EXCERPTED DATA>

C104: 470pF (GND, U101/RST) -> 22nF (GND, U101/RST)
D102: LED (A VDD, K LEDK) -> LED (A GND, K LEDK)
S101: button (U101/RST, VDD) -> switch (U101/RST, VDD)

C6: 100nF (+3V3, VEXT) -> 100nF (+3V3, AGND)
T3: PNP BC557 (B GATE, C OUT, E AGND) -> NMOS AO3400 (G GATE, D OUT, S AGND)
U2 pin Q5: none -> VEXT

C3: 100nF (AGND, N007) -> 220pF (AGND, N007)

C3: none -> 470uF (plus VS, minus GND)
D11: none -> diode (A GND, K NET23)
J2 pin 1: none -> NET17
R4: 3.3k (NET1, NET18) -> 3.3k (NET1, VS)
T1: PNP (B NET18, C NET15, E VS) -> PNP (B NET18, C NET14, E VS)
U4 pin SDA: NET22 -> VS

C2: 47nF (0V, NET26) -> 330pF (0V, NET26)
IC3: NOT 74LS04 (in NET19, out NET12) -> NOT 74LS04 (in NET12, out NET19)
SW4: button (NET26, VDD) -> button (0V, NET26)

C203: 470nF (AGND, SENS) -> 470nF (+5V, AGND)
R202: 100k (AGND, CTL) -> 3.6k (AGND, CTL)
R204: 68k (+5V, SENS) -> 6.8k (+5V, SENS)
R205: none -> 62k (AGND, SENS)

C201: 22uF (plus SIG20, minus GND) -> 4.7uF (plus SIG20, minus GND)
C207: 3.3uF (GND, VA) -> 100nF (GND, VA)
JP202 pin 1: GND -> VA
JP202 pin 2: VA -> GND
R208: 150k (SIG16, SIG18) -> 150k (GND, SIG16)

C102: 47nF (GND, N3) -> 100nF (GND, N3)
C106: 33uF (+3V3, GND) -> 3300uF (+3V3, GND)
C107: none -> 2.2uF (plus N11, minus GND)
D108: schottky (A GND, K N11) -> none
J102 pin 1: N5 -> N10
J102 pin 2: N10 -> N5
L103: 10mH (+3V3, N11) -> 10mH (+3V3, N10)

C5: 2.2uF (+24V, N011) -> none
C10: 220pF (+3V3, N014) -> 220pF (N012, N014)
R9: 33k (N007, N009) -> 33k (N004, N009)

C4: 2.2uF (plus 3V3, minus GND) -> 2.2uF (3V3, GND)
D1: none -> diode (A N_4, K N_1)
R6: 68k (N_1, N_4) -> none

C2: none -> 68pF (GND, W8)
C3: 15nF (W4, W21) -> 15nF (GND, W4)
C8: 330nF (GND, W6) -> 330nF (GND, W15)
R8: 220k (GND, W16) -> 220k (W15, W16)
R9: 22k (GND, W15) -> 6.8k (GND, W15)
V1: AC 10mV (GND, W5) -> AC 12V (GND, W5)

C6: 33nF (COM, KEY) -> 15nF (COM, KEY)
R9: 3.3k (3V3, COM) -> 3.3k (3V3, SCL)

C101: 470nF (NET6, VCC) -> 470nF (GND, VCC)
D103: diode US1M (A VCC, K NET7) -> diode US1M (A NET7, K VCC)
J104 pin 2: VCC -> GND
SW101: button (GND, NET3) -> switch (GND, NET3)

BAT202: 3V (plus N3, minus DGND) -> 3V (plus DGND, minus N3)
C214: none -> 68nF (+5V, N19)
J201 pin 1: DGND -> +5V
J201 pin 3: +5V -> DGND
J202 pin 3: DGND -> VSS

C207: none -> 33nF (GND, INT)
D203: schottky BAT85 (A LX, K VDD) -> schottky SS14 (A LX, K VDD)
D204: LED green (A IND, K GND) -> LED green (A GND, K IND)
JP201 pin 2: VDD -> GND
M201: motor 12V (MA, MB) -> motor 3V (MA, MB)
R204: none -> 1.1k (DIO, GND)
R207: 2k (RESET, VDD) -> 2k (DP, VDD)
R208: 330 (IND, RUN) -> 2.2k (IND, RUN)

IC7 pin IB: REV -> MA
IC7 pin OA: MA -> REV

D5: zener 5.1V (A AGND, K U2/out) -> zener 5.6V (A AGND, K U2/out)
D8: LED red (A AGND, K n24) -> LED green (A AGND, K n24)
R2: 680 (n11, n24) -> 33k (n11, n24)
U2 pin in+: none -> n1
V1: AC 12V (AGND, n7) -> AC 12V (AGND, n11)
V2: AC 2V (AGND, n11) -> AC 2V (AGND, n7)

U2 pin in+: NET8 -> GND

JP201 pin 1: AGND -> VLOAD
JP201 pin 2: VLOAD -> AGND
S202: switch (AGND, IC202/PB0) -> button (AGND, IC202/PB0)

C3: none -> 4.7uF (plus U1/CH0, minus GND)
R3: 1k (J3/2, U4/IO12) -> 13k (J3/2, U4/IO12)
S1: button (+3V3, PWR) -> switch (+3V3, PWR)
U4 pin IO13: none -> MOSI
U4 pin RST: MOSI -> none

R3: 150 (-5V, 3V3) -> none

ASSIGNMENT> Output nothing but the lines from the one containing "C2: none -> 68pF (GND, W8)" to the end of the listing, both of those included, exactly as given.

SOLUTION TO THIS TASK>
C2: none -> 68pF (GND, W8)
C3: 15nF (W4, W21) -> 15nF (GND, W4)
C8: 330nF (GND, W6) -> 330nF (GND, W15)
R8: 220k (GND, W16) -> 220k (W15, W16)
R9: 22k (GND, W15) -> 6.8k (GND, W15)
V1: AC 10mV (GND, W5) -> AC 12V (GND, W5)

C6: 33nF (COM, KEY) -> 15nF (COM, KEY)
R9: 3.3k (3V3, COM) -> 3.3k (3V3, SCL)

C101: 470nF (NET6, VCC) -> 470nF (GND, VCC)
D103: diode US1M (A VCC, K NET7) -> diode US1M (A NET7, K VCC)
J104 pin 2: VCC -> GND
SW101: button (GND, NET3) -> switch (GND, NET3)

BAT202: 3V (plus N3, minus DGND) -> 3V (plus DGND, minus N3)
C214: none -> 68nF (+5V, N19)
J201 pin 1: DGND -> +5V
J201 pin 3: +5V -> DGND
J202 pin 3: DGND -> VSS

C207: none -> 33nF (GND, INT)
D203: schottky BAT85 (A LX, K VDD) -> schottky SS14 (A LX, K VDD)
D204: LED green (A IND, K GND) -> LED green (A GND, K IND)
JP201 pin 2: VDD -> GND
M201: motor 12V (MA, MB) -> motor 3V (MA, MB)
R204: none -> 1.1k (DIO, GND)
R207: 2k (RESET, VDD) -> 2k (DP, VDD)
R208: 330 (IND, RUN) -> 2.2k (IND, RUN)

IC7 pin IB: REV -> MA
IC7 pin OA: MA -> REV

D5: zener 5.1V (A AGND, K U2/out) -> zener 5.6V (A AGND, K U2/out)
D8: LED red (A AGND, K n24) -> LED green (A AGND, K n24)
R2: 680 (n11, n24) -> 33k (n11, n24)
U2 pin in+: none -> n1
V1: AC 12V (AGND, n7) -> AC 12V (AGND, n11)
V2: AC 2V (AGND, n11) -> AC 2V (AGND, n7)

U2 pin in+: NET8 -> GND

JP201 pin 1: AGND -> VLOAD
JP201 pin 2: VLOAD -> AGND
S202: switch (AGND, IC202/PB0) -> button (AGND, IC202/PB0)

C3: none -> 4.7uF (plus U1/CH0, minus GND)
R3: 1k (J3/2, U4/IO12) -> 13k (J3/2, U4/IO12)
S1: button (+3V3, PWR) -> switch (+3V3, PWR)
U4 pin IO13: none -> MOSI
U4 pin RST: MOSI -> none

R3: 150 (-5V, 3V3) -> none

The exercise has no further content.